# [Task details]
Leaving nothing out, print each line of the material exactly.

********************

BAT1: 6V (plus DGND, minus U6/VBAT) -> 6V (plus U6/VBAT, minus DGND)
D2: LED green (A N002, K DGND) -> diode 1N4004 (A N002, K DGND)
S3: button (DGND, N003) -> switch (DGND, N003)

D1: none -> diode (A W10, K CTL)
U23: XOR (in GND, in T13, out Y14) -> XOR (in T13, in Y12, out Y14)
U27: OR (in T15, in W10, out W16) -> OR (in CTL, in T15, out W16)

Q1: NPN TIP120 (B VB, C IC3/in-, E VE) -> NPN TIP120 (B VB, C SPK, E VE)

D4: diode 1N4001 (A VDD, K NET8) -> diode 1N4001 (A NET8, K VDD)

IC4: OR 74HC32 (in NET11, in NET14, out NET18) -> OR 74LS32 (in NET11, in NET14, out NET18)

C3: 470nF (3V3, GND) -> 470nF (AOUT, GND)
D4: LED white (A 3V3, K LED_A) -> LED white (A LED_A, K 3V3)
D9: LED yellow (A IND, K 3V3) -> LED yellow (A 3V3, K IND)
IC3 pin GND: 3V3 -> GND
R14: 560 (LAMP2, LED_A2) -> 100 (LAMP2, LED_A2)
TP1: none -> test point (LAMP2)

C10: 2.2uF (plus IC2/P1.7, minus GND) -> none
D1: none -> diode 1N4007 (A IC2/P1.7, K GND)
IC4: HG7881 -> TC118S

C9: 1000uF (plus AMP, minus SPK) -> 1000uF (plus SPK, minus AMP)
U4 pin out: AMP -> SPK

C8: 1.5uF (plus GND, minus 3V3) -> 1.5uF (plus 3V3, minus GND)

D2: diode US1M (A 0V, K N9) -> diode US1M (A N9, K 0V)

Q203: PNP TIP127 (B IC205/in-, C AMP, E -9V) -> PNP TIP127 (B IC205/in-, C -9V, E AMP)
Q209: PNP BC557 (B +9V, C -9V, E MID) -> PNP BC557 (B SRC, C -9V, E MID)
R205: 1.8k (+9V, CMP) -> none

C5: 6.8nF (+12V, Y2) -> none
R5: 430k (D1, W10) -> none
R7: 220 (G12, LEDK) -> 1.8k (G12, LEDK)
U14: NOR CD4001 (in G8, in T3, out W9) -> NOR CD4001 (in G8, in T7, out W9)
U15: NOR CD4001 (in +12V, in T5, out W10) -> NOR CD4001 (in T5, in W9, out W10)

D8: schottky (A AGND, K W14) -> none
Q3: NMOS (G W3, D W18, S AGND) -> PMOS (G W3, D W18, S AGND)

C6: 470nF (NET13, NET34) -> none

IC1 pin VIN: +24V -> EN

********************

# [Response to the exercise]
BAT1: 6V (plus DGND, minus U6/VBAT) -> 6V (plus U6/VBAT, minus DGND)
D2: LED green (A N002, K DGND) -> diode 1N4004 (A N002, K DGND)
S3: button (DGND, N003) -> switch (DGND, N003)

D1: none -> diode (A W10, K CTL)
U23: XOR (in GND, in T13, out Y14) -> XOR (in T13, in Y12, out Y14)
U27: OR (in T15, in W10, out W16) -> OR (in CTL, in T15, out W16)

Q1: NPN TIP120 (B VB, C IC3/in-, E VE) -> NPN TIP120 (B VB, C SPK, E VE)

D4: diode 1N4001 (A VDD, K NET8) -> diode 1N4001 (A NET8, K VDD)

IC4: OR 74HC32 (in NET11, in NET14, out NET18) -> OR 74LS32 (in NET11, in NET14, out NET18)

C3: 470nF (3V3, GND) -> 470nF (AOUT, GND)
D4: LED white (A 3V3, K LED_A) -> LED white (A LED_A, K 3V3)
D9: LED yellow (A IND, K 3V3) -> LED yellow (A 3V3, K IND)
IC3 pin GND: 3V3 -> GND
R14: 560 (LAMP2, LED_A2) -> 100 (LAMP2, LED_A2)
TP1: none -> test point (LAMP2)

C10: 2.2uF (plus IC2/P1.7, minus GND) -> none
D1: none -> diode 1N4007 (A IC2/P1.7, K GND)
IC4: HG7881 -> TC118S

C9: 1000uF (plus AMP, minus SPK) -> 1000uF (plus SPK, minus AMP)
U4 pin out: AMP -> SPK

C8: 1.5uF (plus GND, minus 3V3) -> 1.5uF (plus 3V3, minus GND)

D2: diode US1M (A 0V, K N9) -> diode US1M (A N9, K 0V)

Q203: PNP TIP127 (B IC205/in-, C AMP, E -9V) -> PNP TIP127 (B IC205/in-, C -9V, E AMP)
Q209: PNP BC557 (B +9V, C -9V, E MID) -> PNP BC557 (B SRC, C -9V, E MID)
R205: 1.8k (+9V, CMP) -> none

C5: 6.8nF (+12V, Y2) -> none
R5: 430k (D1, W10) -> none
R7: 220 (G12, LEDK) -> 1.8k (G12, LEDK)
U14: NOR CD4001 (in G8, in T3, out W9) -> NOR CD4001 (in G8, in T7, out W9)
U15: NOR CD4001 (in +12V, in T5, out W10) -> NOR CD4001 (in T5, in W9, out W10)

D8: schottky (A AGND, K W14) -> none
Q3: NMOS (G W3, D W18, S AGND) -> PMOS (G W3, D W18, S AGND)

C6: 470nF (NET13, NET34) -> none

IC1 pin VIN: +24V -> EN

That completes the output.